TASK PROMPT
When you restate the records, do so word for word and omit any picture they contain.

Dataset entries

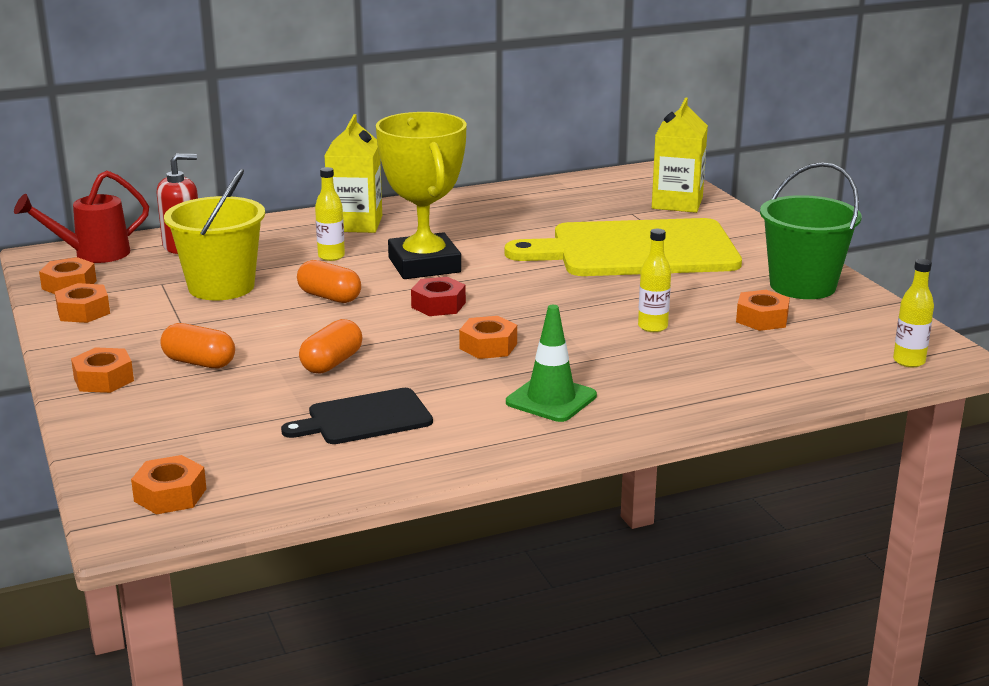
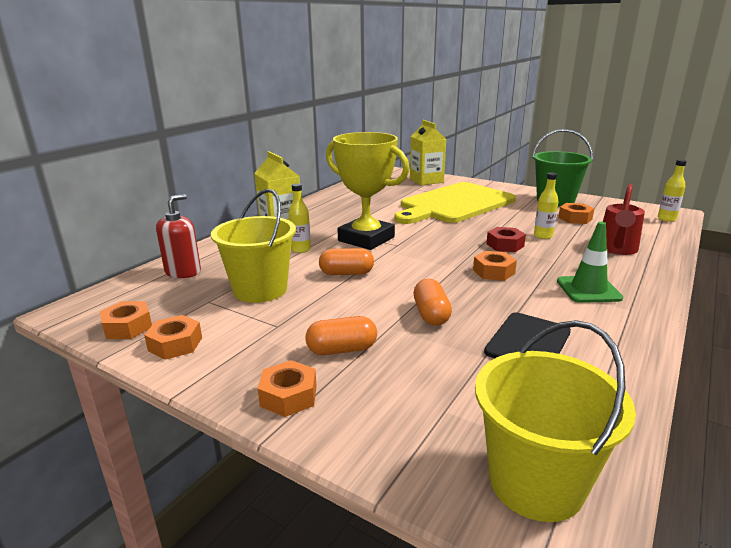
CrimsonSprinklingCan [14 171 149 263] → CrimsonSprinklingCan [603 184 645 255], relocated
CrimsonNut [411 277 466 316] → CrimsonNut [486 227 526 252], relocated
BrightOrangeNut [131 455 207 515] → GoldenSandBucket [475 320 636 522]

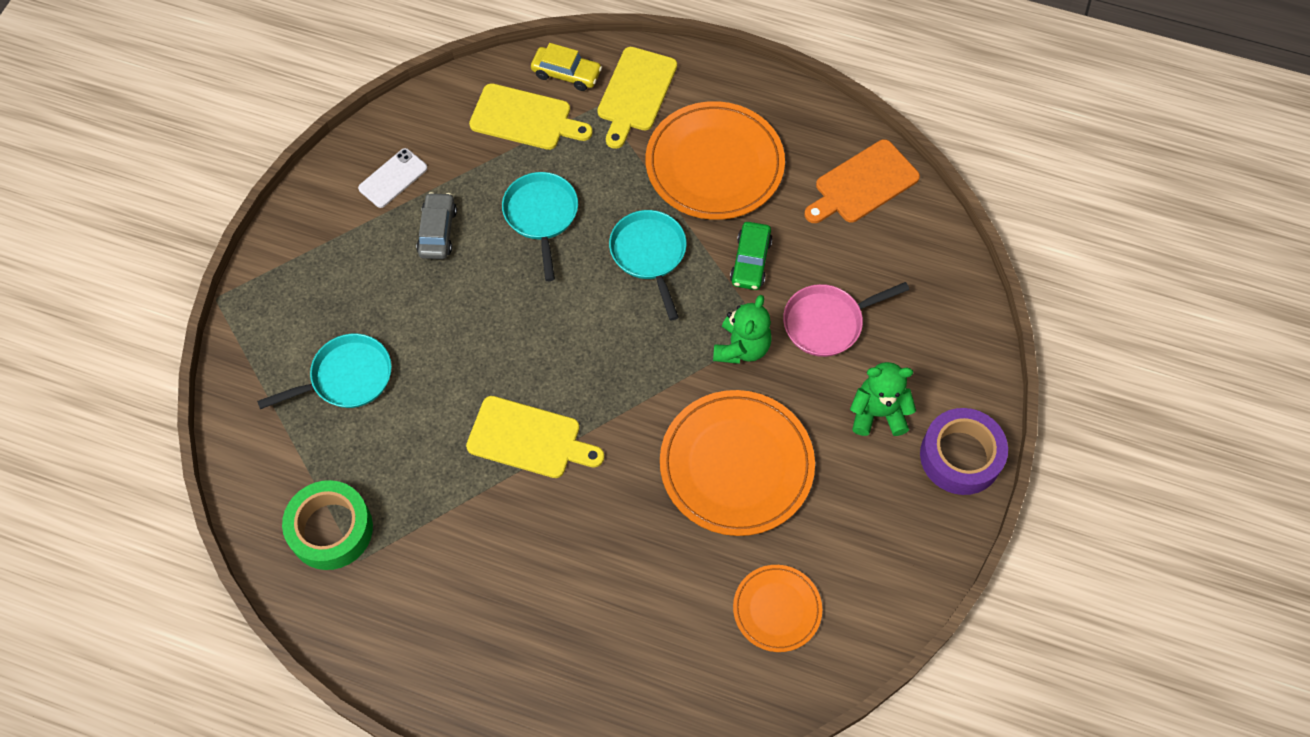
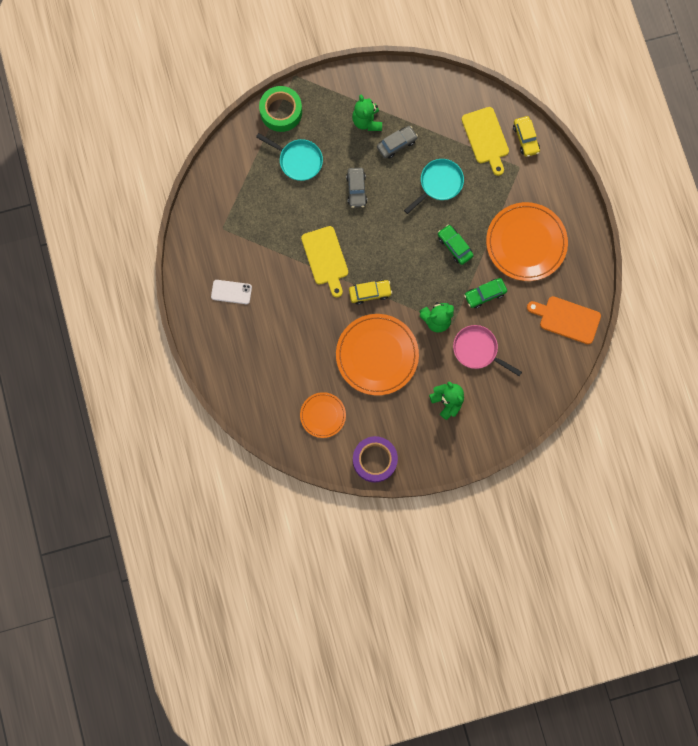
GoldenBreadBoard [597 47 677 149] → -
SnowWhitePhone [358 148 428 208] → SnowWhitePhone [211 280 252 304], relocated
AquaFryingPan [609 210 687 320] → EmeraldToyCar [438 225 474 265]
VioletTape [920 408 1008 495] → VioletTape [353 436 398 483], relocated
EmeraldTape [282 480 373 570] → EmeraldTape [259 86 302 132], relocated
- → EmeraldTeddy [352 95 382 131]
- → GrayToyCar [346 168 367 208]
- → GoldenToyCar [349 280 392 305]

SOLUTION TO THE PROBLEM
CrimsonSprinklingCan [14 171 149 263] → CrimsonSprinklingCan [603 184 645 255], relocated
CrimsonNut [411 277 466 316] → CrimsonNut [486 227 526 252], relocated
BrightOrangeNut [131 455 207 515] → GoldenSandBucket [475 320 636 522]

GoldenBreadBoard [597 47 677 149] → -
SnowWhitePhone [358 148 428 208] → SnowWhitePhone [211 280 252 304], relocated
AquaFryingPan [609 210 687 320] → EmeraldToyCar [438 225 474 265]
VioletTape [920 408 1008 495] → VioletTape [353 436 398 483], relocated
EmeraldTape [282 480 373 570] → EmeraldTape [259 86 302 132], relocated
- → EmeraldTeddy [352 95 382 131]
- → GrayToyCar [346 168 367 208]
- → GoldenToyCar [349 280 392 305]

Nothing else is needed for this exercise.